After locating the line that contains "camera: 60 degrees right, 15 degrees down" in the following entries, reproduce it and each later line exactly, including the last.

+++

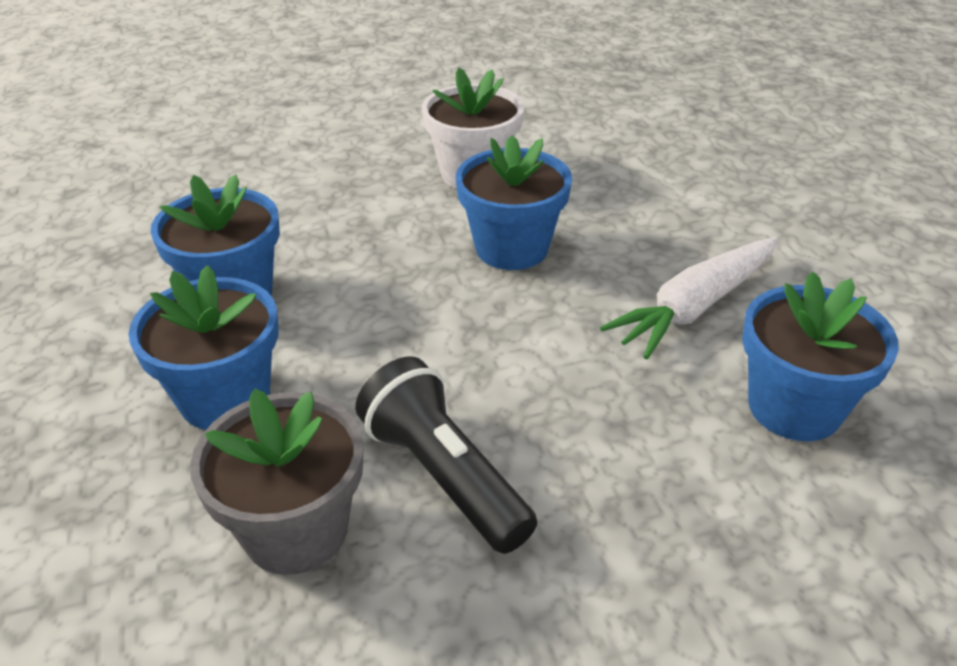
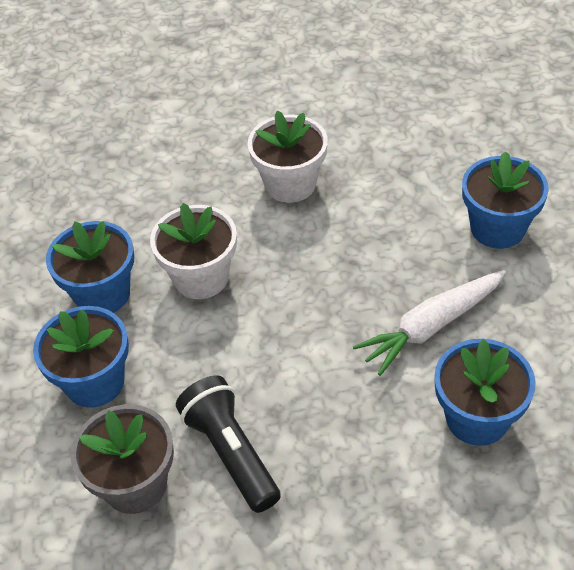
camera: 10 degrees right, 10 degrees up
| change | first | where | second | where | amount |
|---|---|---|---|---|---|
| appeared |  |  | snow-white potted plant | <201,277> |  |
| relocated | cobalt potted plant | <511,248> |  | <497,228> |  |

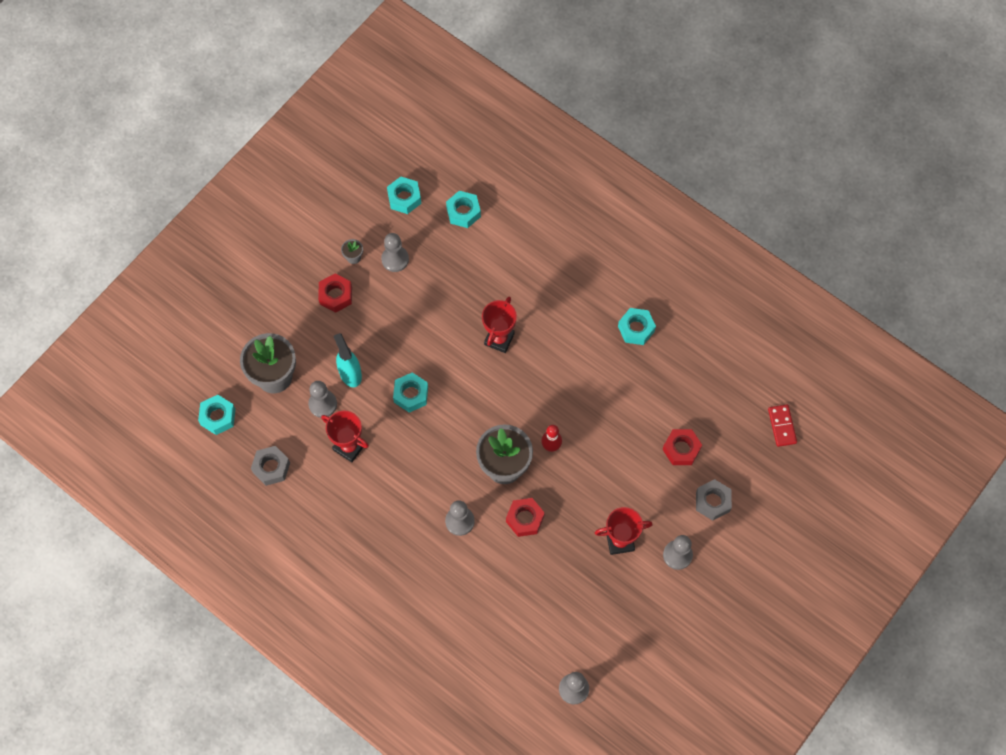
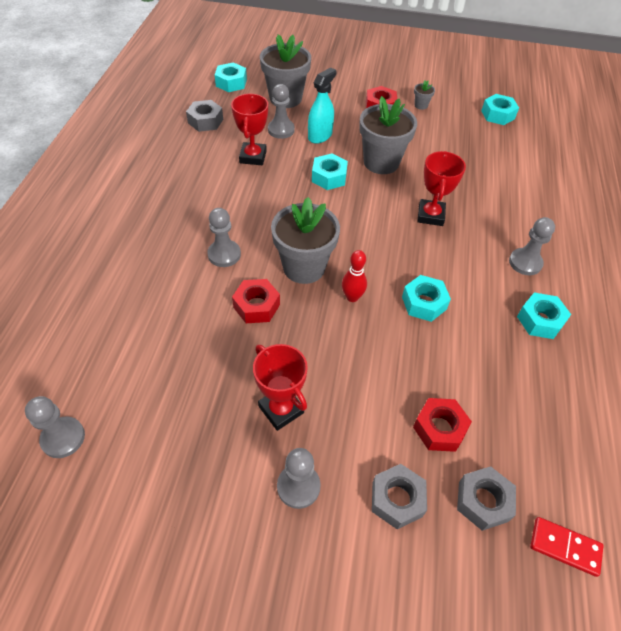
camera: 60 degrees right, 15 degrees down
| change | first | where | second | where | amount |
|---|---|---|---|---|---|
| appeared |  |  | grey potted plant | <381,162> |  |
| relocated | turquoise nut | <463,212> |  | <424,303> |  |
| spun | red award cup | <499,339> |  | <430,215> | 75 degrees counterclockwise |
| appeared |  |  | grey nut | <483,501> |  |
| relocated | grey chess pawn | <395,259> |  | <525,263> |  |
| spun | red domino tile | <782,426> |  | <565,547> | 60 degrees clockwise |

+++

#### Final answer:
camera: 60 degrees right, 15 degrees down
| change | first | where | second | where | amount |
|---|---|---|---|---|---|
| appeared |  |  | grey potted plant | <381,162> |  |
| relocated | turquoise nut | <463,212> |  | <424,303> |  |
| spun | red award cup | <499,339> |  | <430,215> | 75 degrees counterclockwise |
| appeared |  |  | grey nut | <483,501> |  |
| relocated | grey chess pawn | <395,259> |  | <525,263> |  |
| spun | red domino tile | <782,426> |  | <565,547> | 60 degrees clockwise |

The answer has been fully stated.